__Excerpted data__.
=====

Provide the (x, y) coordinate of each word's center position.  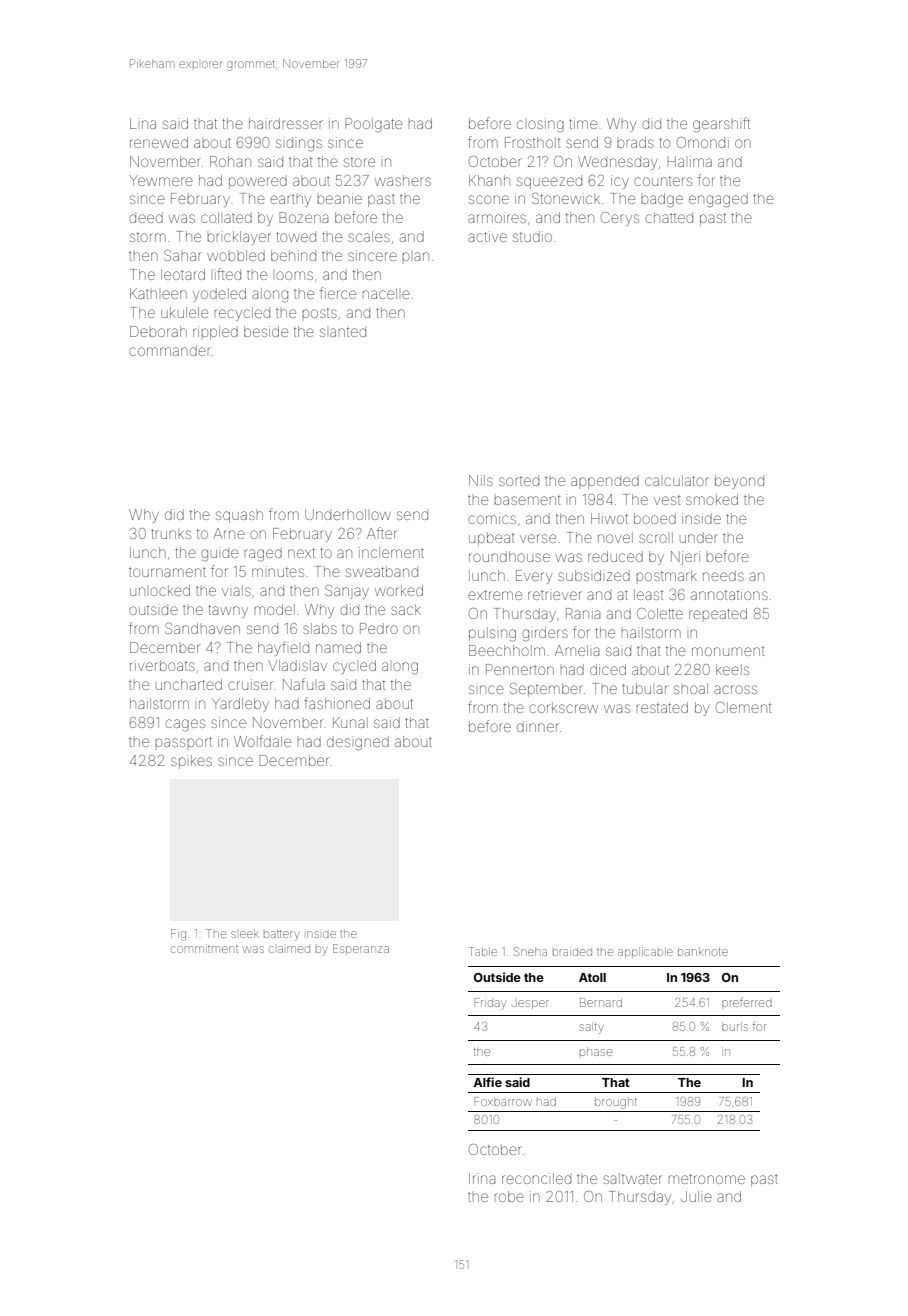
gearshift (721, 125)
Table (483, 951)
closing (540, 125)
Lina (143, 123)
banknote (703, 951)
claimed (289, 949)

=====

__Request__. Render the entire listing above as a two-column CSV headed input and output, with one row per answer: the text goes in the first quoted field and its answer in the second. Replace line breaks with spaces, and leave the pictures out.

__Response__.
input,output
"Provide the (x, y) coordinate of each word's center position. gearshift","(721, 125)"
"Table","(483, 951)"
"closing","(540, 125)"
"Lina","(143, 123)"
"banknote","(703, 951)"
"claimed","(289, 949)"